[EXERCISE] With the images left out, print every entry that follows exactly.

━━━ EXTRACTED ENTRIES

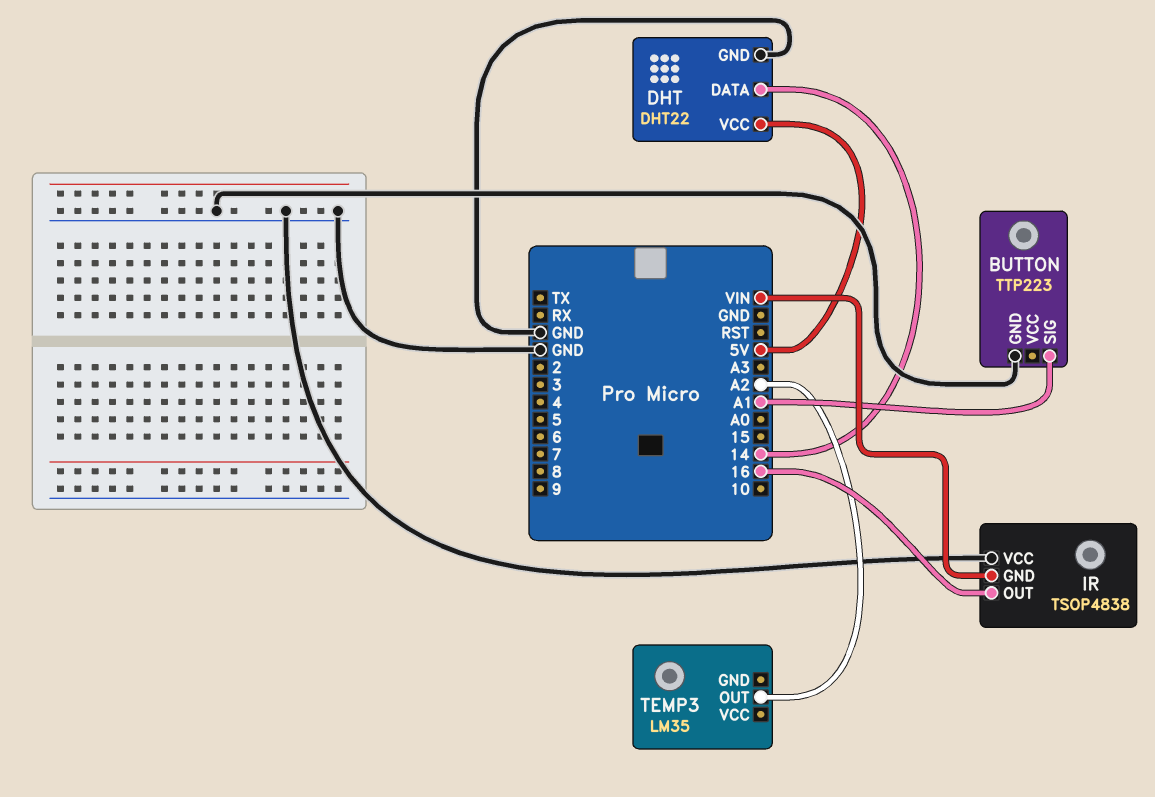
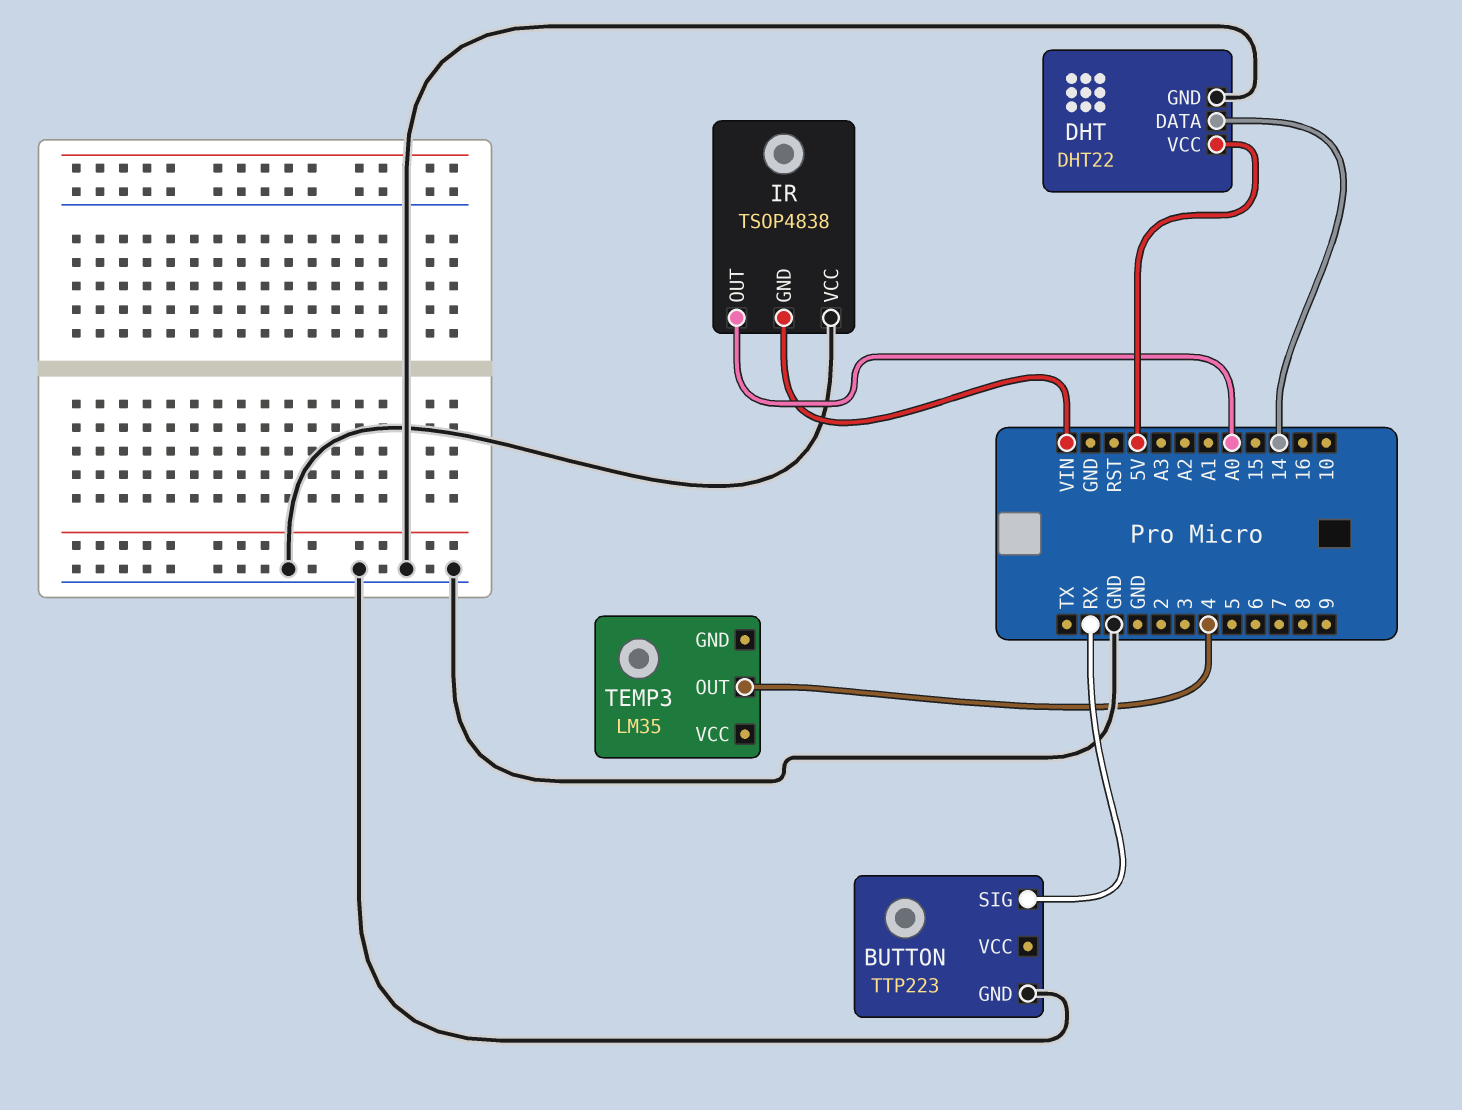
BUTTON pin SIG: A1 -> RX
IR pin OUT: 16 -> A0
TEMP3 pin OUT: A2 -> 4

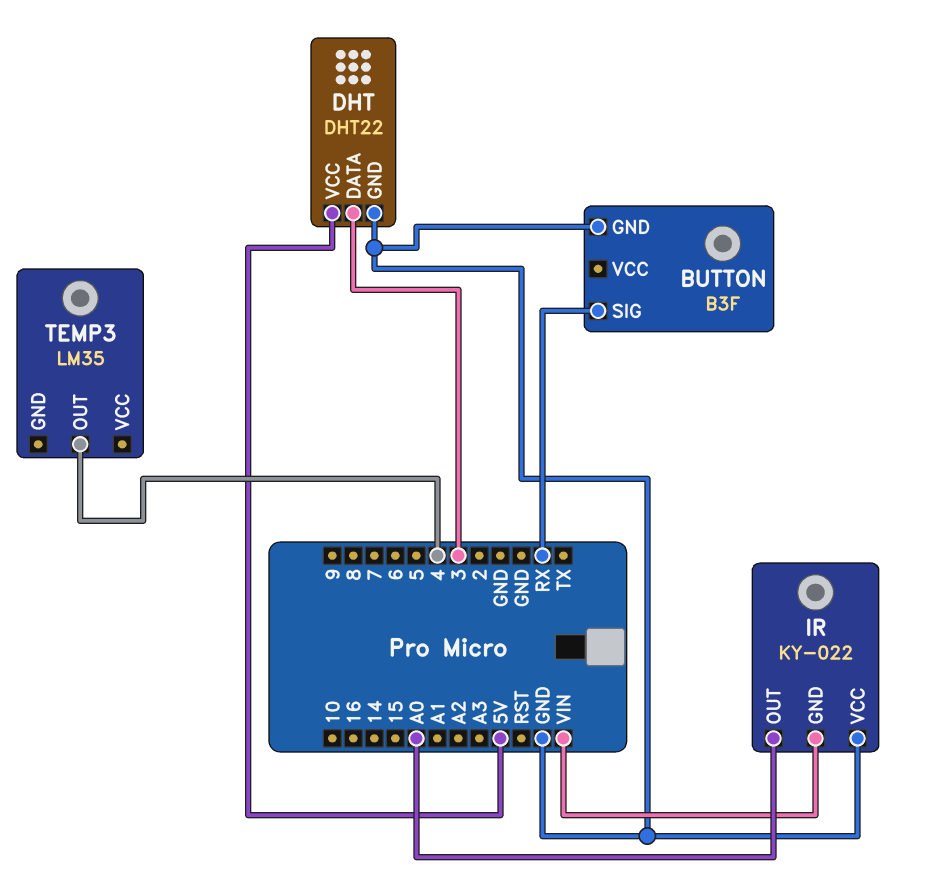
BUTTON: TTP223 -> B3F
DHT pin DATA: 14 -> 3
IR: TSOP4838 -> KY-022

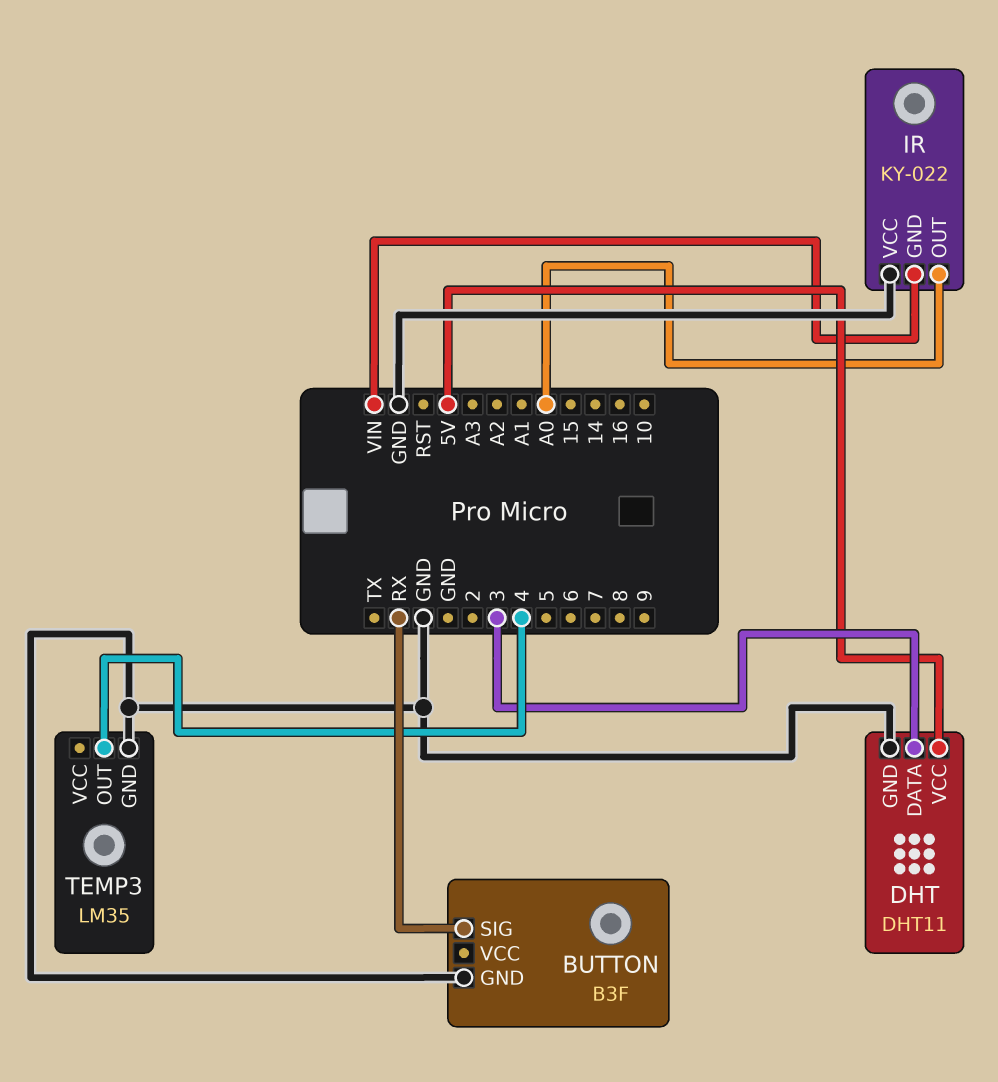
DHT: DHT22 -> DHT11
TEMP3 pin GND: none -> GND

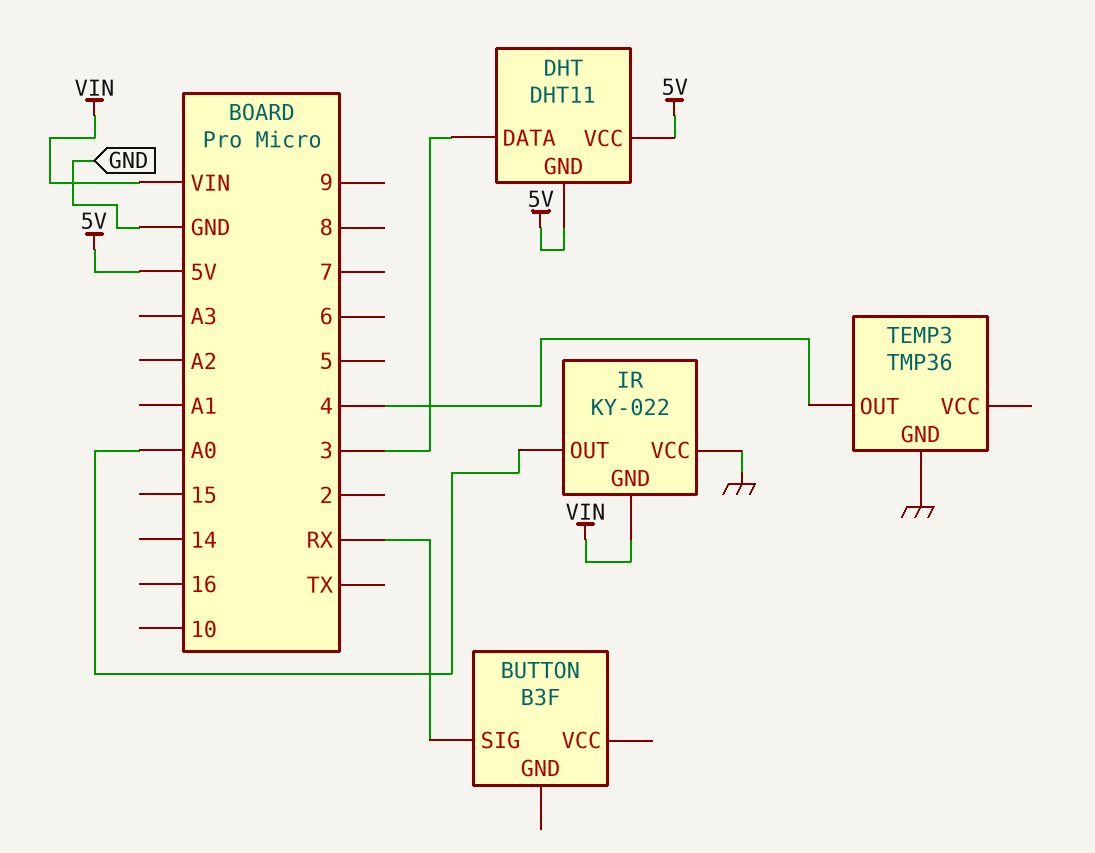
BUTTON pin GND: GND -> none
DHT pin GND: GND -> 5V
TEMP3: LM35 -> TMP36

━━━━━━

[OUTPUT]
BUTTON pin SIG: A1 -> RX
IR pin OUT: 16 -> A0
TEMP3 pin OUT: A2 -> 4

BUTTON: TTP223 -> B3F
DHT pin DATA: 14 -> 3
IR: TSOP4838 -> KY-022

DHT: DHT22 -> DHT11
TEMP3 pin GND: none -> GND

BUTTON pin GND: GND -> none
DHT pin GND: GND -> 5V
TEMP3: LM35 -> TMP36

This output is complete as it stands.